Starting with the line with "AUDIO3 pin BUSY: TX -> D3" in the entries below and going on through the line with "SERVO3 pin VCC: 3V3 -> GND", output every line exactly and nothing more. No pictures.

◇ ◇ ◇ ◇ ◇

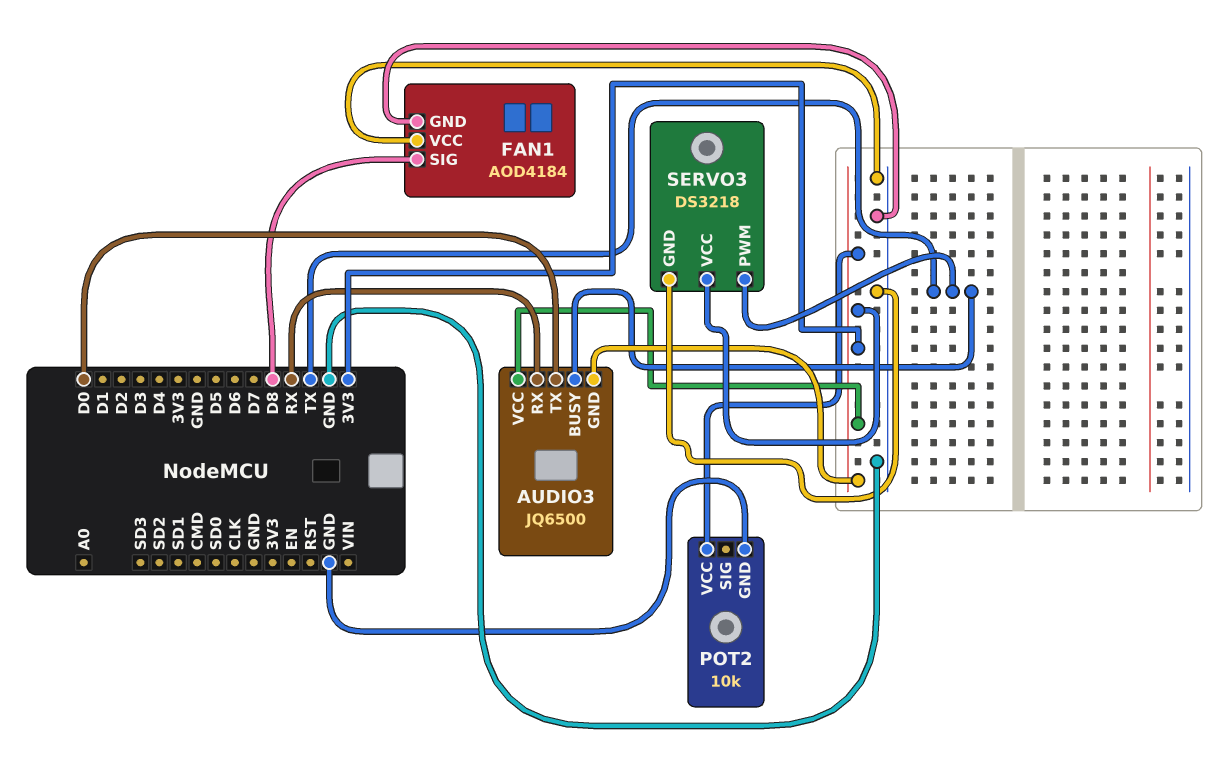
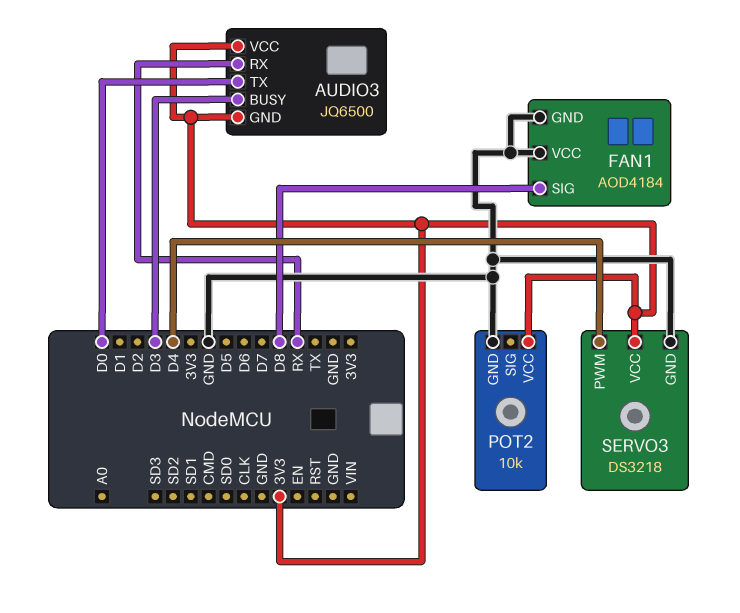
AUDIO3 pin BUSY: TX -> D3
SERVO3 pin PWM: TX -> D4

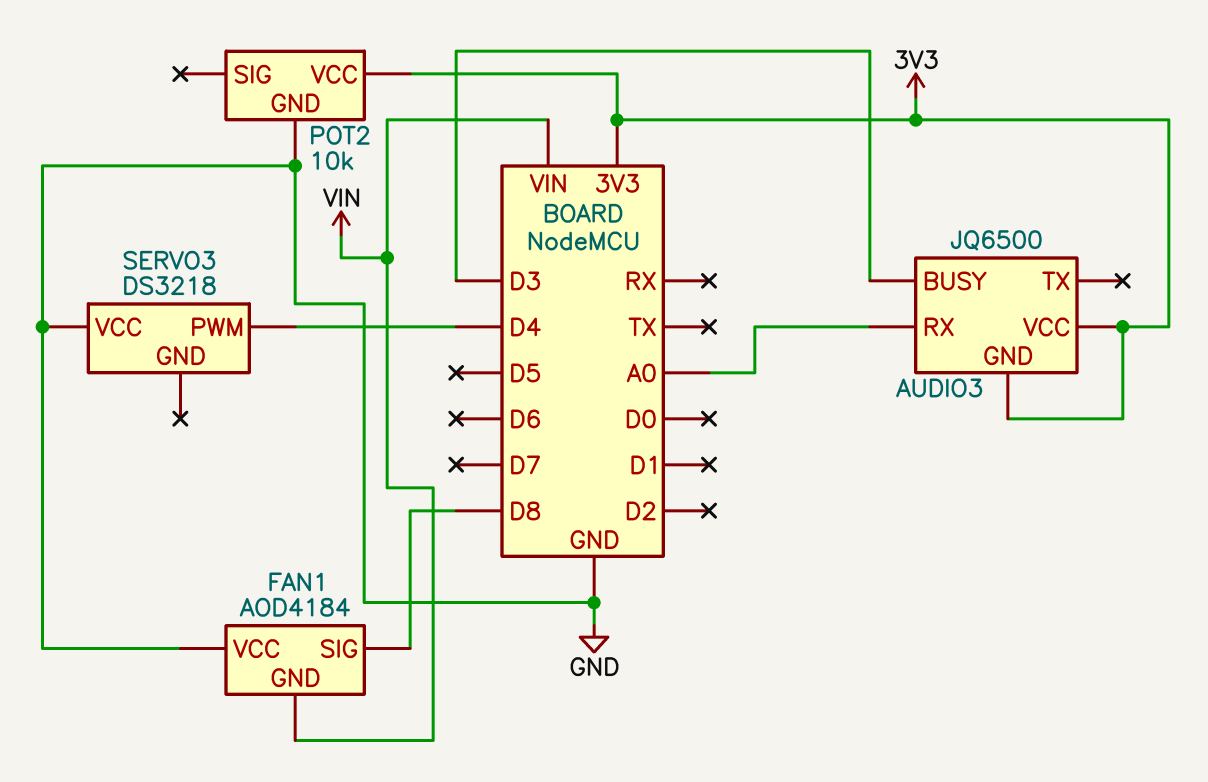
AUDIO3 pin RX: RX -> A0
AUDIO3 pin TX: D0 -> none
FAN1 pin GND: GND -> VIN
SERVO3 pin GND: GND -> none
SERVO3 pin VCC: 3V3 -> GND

◇ ◇ ◇ ◇ ◇

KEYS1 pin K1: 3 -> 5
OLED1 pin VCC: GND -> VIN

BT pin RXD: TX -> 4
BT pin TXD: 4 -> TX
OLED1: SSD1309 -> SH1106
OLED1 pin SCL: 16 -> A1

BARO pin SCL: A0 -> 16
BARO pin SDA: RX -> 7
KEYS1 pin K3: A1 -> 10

◇ ◇ ◇ ◇ ◇

▸ **Task solution**:
AUDIO3 pin BUSY: TX -> D3
SERVO3 pin PWM: TX -> D4

AUDIO3 pin RX: RX -> A0
AUDIO3 pin TX: D0 -> none
FAN1 pin GND: GND -> VIN
SERVO3 pin GND: GND -> none
SERVO3 pin VCC: 3V3 -> GND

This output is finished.